__PROBLEM DESCRIPTION__
Copy each line of the data below in which the word "green" can be found.

__DATA SUPPLIED__

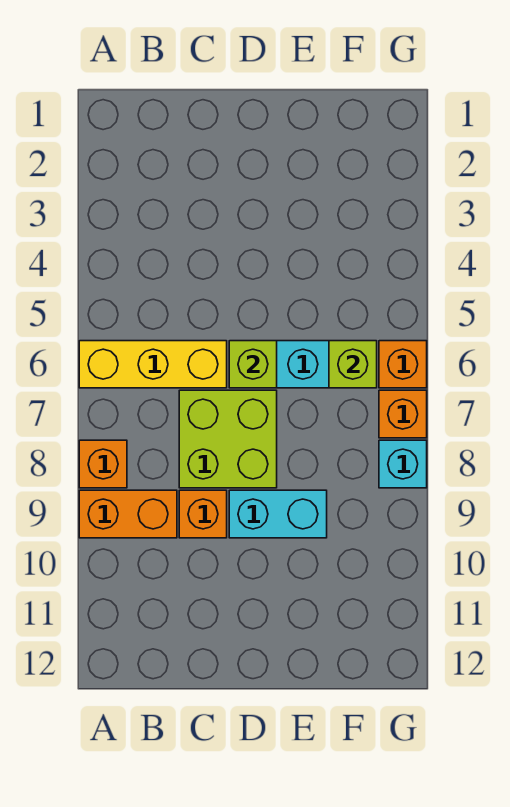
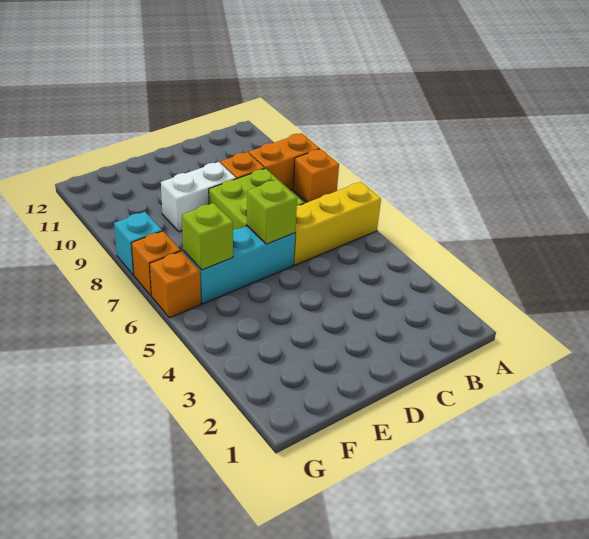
cyan brick D9:E9 level 1 -> white brick D9:E9 level 1

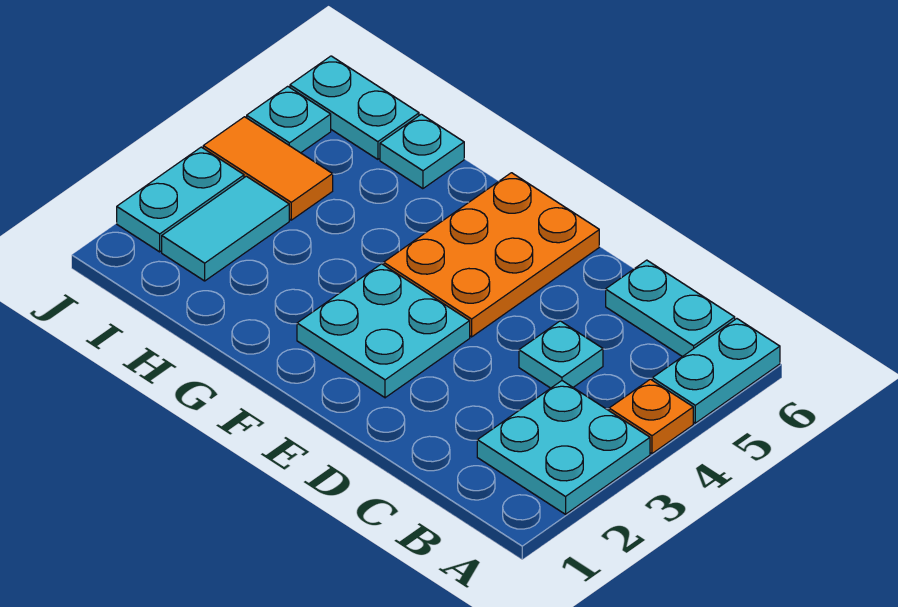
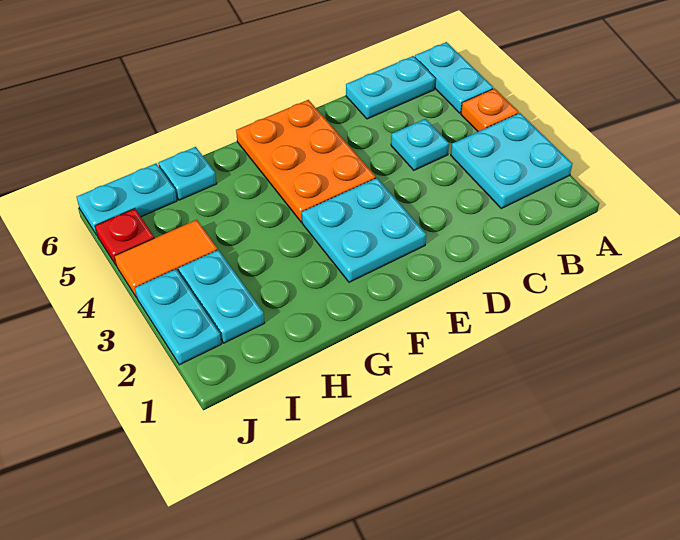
cyan tile I2:I3 level 1 -> cyan plate I2:I3 level 1
cyan plate J5 level 1 -> red plate J5 level 1

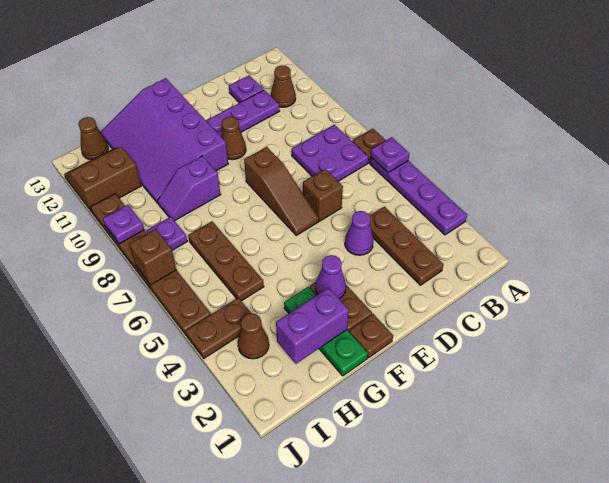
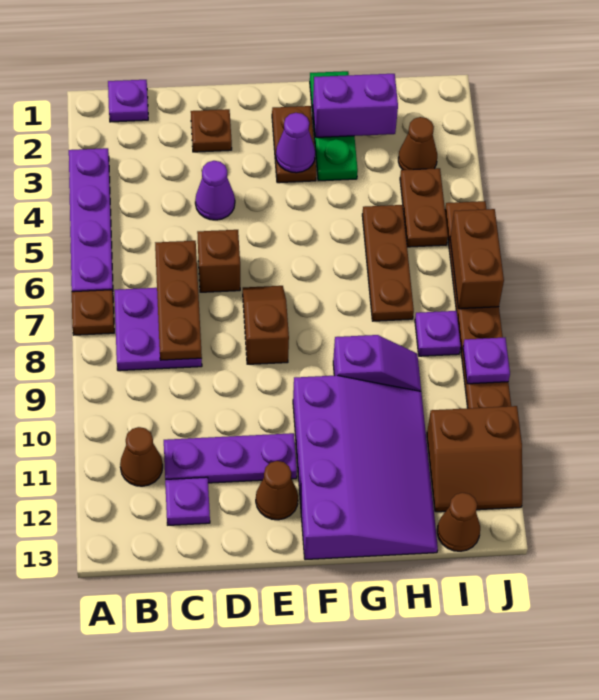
purple plate A6 level 2 -> purple plate B1 level 1
brown plate C2:C4 level 1 -> brown plate C6:C8 level 2
brown slope E6:E8 level 1 top 8 -> brown slope E7:E8 level 1 top 8
brown cone E10 level 1 -> brown cone E12 level 1
brown plate F1 level 1 -> brown plate D2 level 1
brown plate I4:J4 level 1 -> brown plate I4:I5 level 1
brown brick J7 level 2 -> brown brick J6:J7 level 2

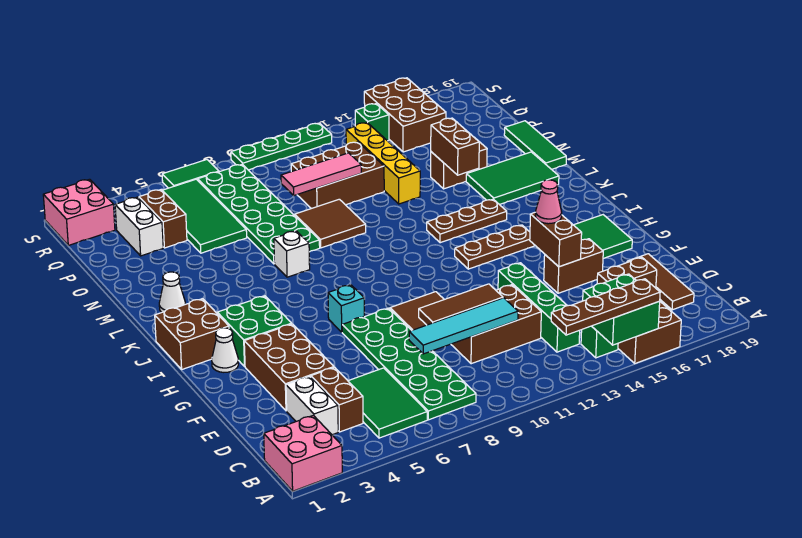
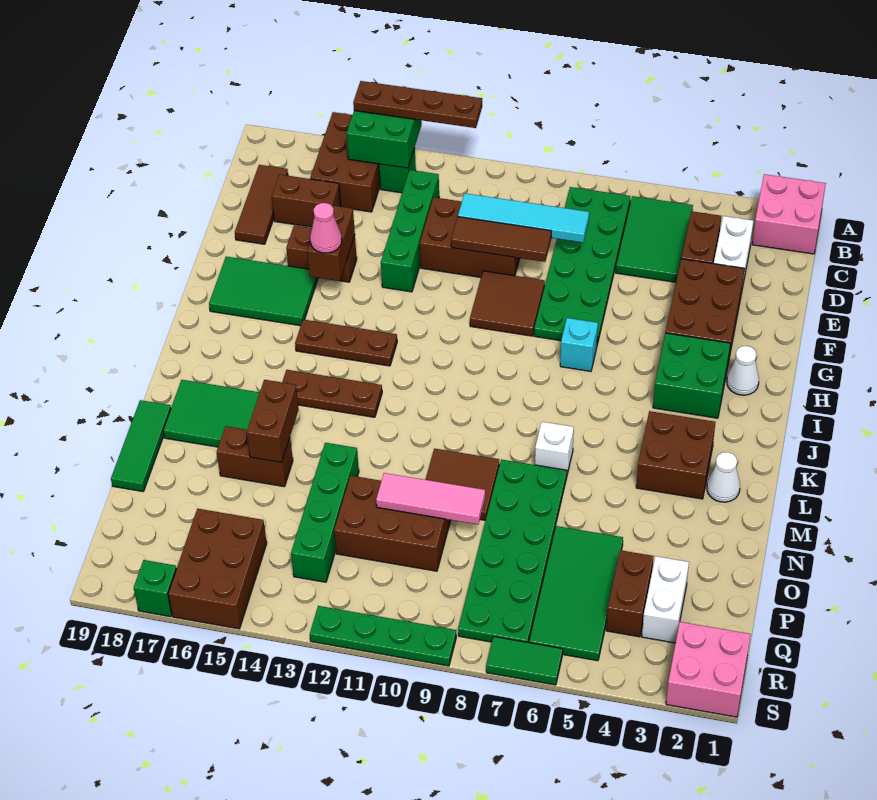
brown brick I1:J2 level 1 -> brown brick K3:L4 level 1
yellow brick N13:Q13 level 1 -> green brick N13:Q13 level 1
green brick R14 level 1 -> green brick S17 level 1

__TASK RESULT__
yellow brick N13:Q13 level 1 -> green brick N13:Q13 level 1
green brick R14 level 1 -> green brick S17 level 1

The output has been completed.